** START OF Given data **

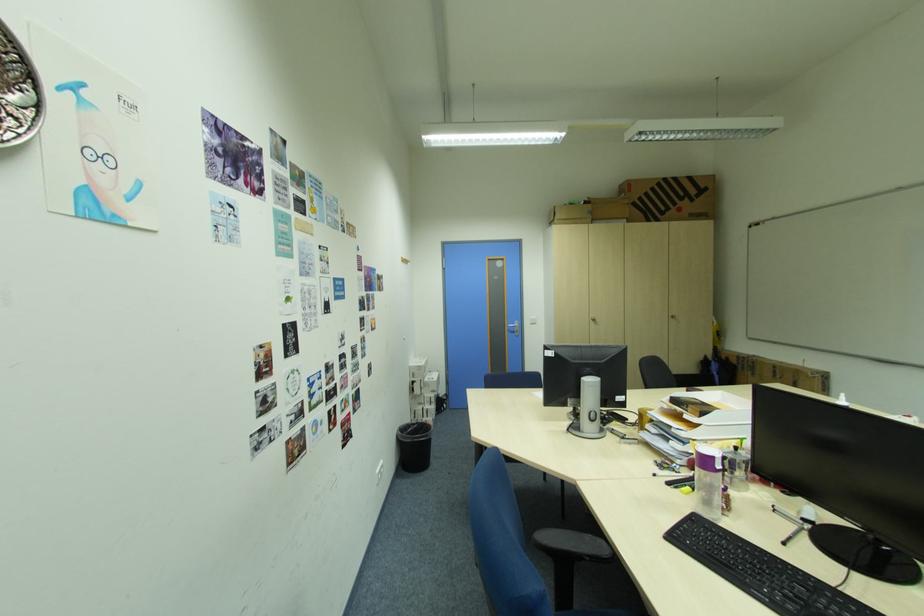
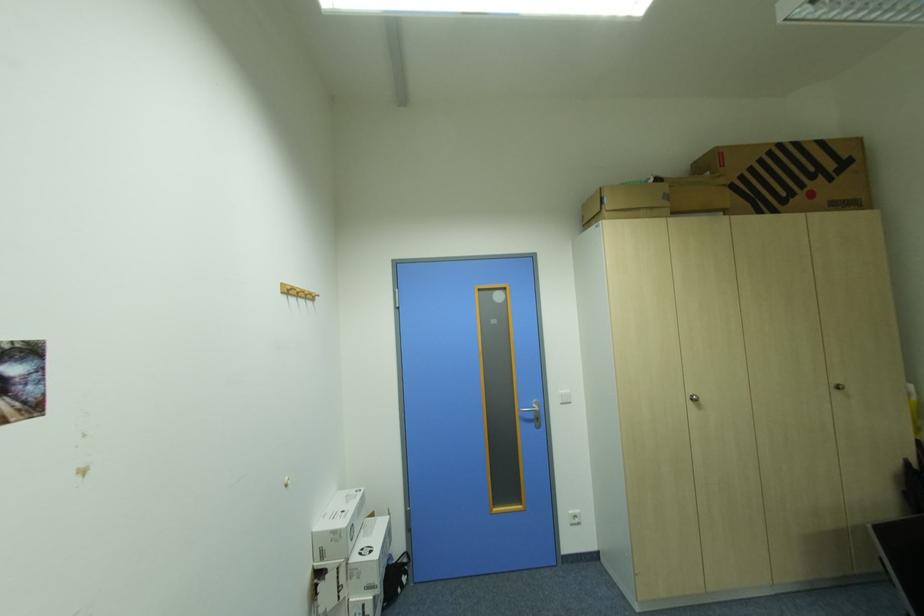
Where in the second image is the point corresponding to the point at 678,317 from the first image?

(840, 386)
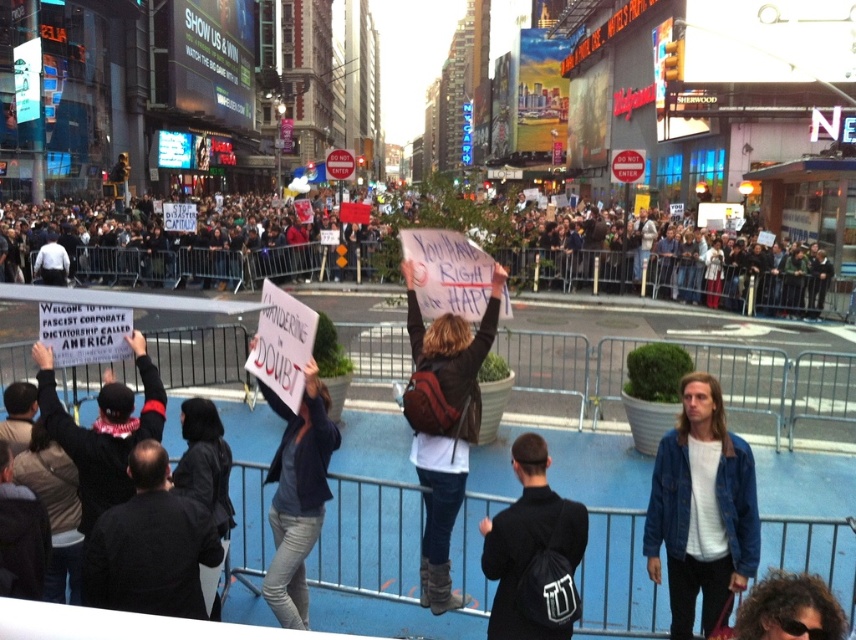
Is point (809, 273) positioned behind point (532, 531)?

Yes, point (809, 273) is farther from viewer.

What do you see at coordinates (218, 259) in the screenshot?
I see `dark gray concrete crowd at upper center` at bounding box center [218, 259].

This screenshot has width=856, height=640. Identify the location of dark gray concrete crowd at upper center. (218, 259).

This screenshot has height=640, width=856. Find the location of `dark gray concrete crowd at upper center`. dark gray concrete crowd at upper center is located at coordinates (218, 259).

This screenshot has height=640, width=856. Identify the location of dark gray concrete crowd at upper center. (218, 259).

Is dark gray jacket at lower left thinner than black scarf at left?

Yes, dark gray jacket at lower left is thinner than black scarf at left.

Describe the element at coordinates (150, 545) in the screenshot. The width and height of the screenshot is (856, 640). I see `dark gray jacket at lower left` at that location.

Which is behind, point (140, 461) or point (140, 369)?

The point (140, 369) is behind.

Where is `dark gray jacket at lower left`? This screenshot has width=856, height=640. dark gray jacket at lower left is located at coordinates (150, 545).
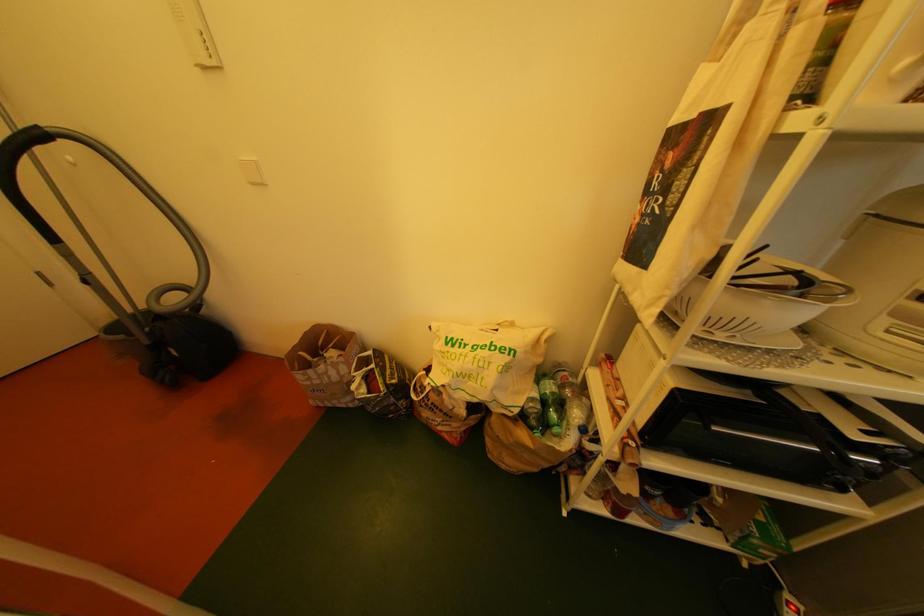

** END OF Given data **

Goal of the exercise: Gather every line of the items above that contains the word "black". Case counts.

Written answer:
Is dark gray jacket at lower left thinner than black scarf at left?
Yes, dark gray jacket at lower left is thinner than black scarf at left.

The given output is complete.